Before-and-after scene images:
————

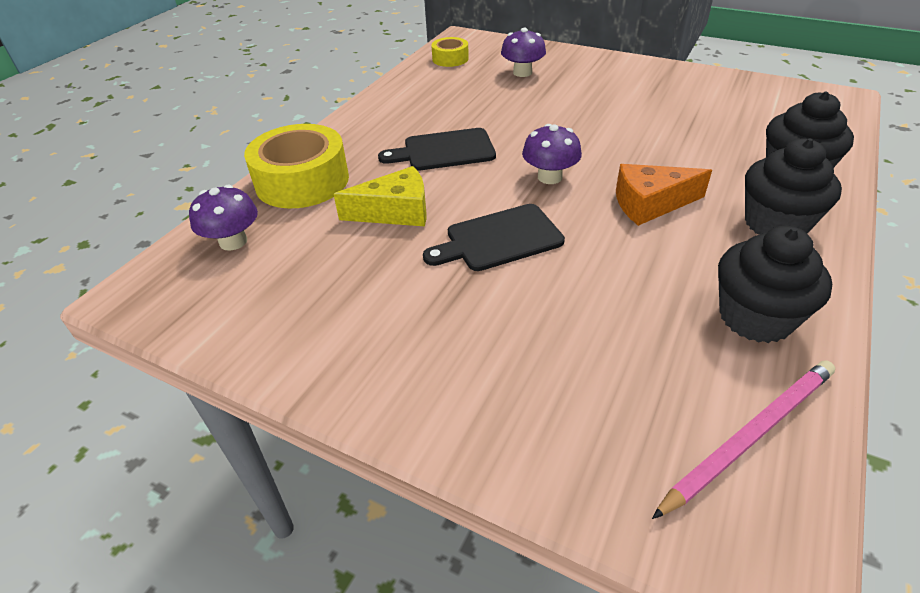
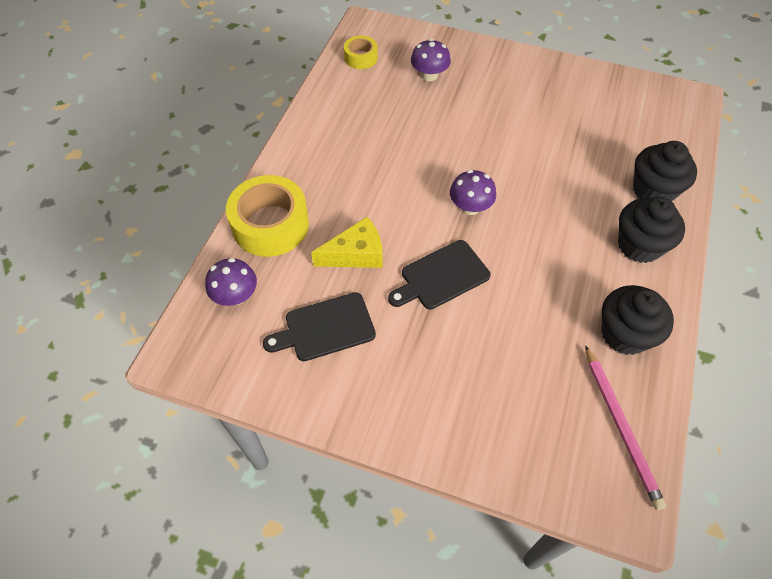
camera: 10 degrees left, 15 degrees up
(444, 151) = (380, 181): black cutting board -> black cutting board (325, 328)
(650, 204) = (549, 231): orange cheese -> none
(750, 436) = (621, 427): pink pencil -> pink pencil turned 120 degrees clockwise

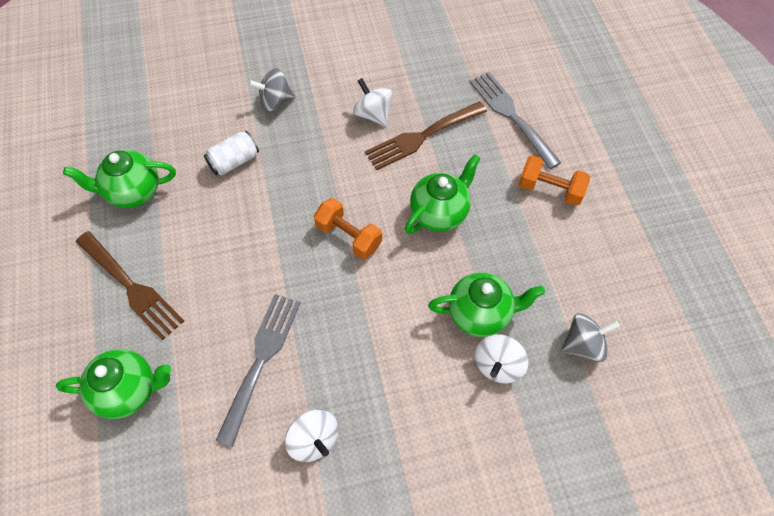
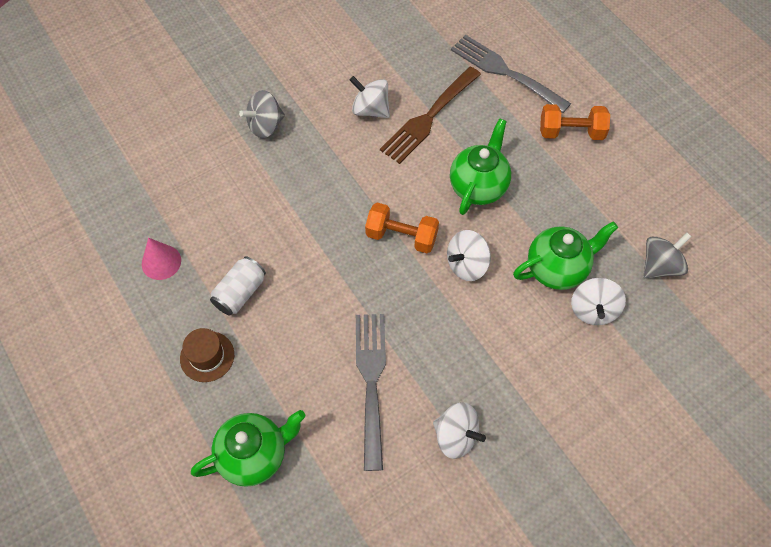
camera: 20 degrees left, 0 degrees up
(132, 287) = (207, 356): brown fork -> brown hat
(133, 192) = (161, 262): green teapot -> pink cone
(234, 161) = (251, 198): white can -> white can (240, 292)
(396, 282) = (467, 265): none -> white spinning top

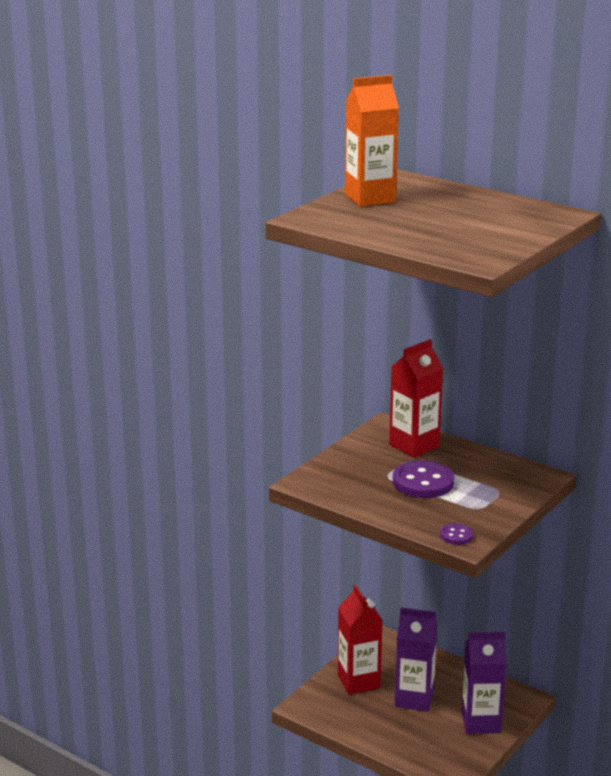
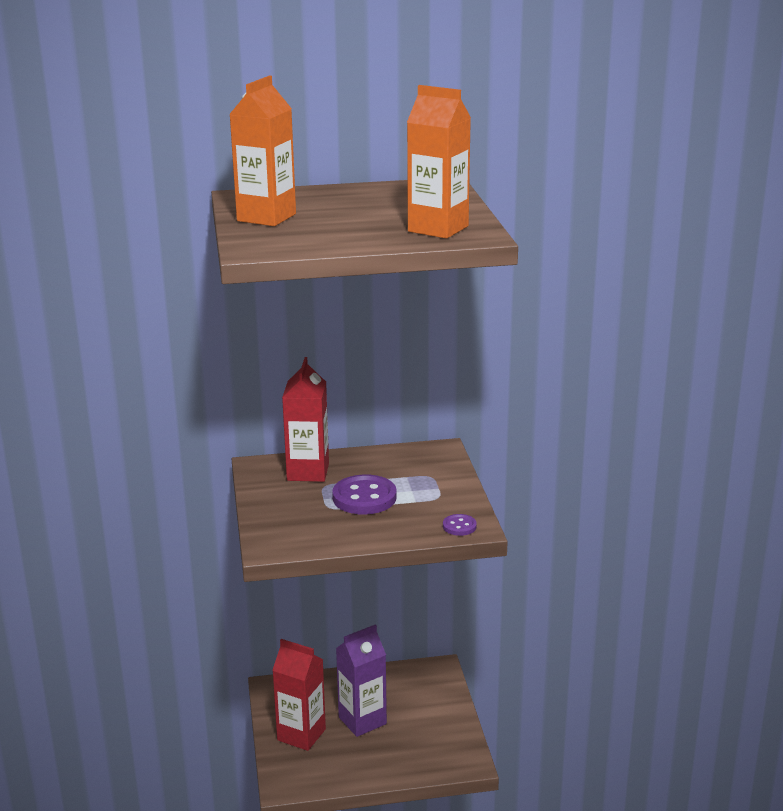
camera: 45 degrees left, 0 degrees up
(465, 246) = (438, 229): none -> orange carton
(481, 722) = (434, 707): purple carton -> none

————

§ ACTION ITEM: Treating the line with "(132, 287) = (207, 356): brown" as the last line to include, retype the records exactly from their first line, excluding pictures.

§ ANSWER SECTION:
camera: 10 degrees left, 15 degrees up
(444, 151) = (380, 181): black cutting board -> black cutting board (325, 328)
(650, 204) = (549, 231): orange cheese -> none
(750, 436) = (621, 427): pink pencil -> pink pencil turned 120 degrees clockwise

camera: 20 degrees left, 0 degrees up
(132, 287) = (207, 356): brown fork -> brown hat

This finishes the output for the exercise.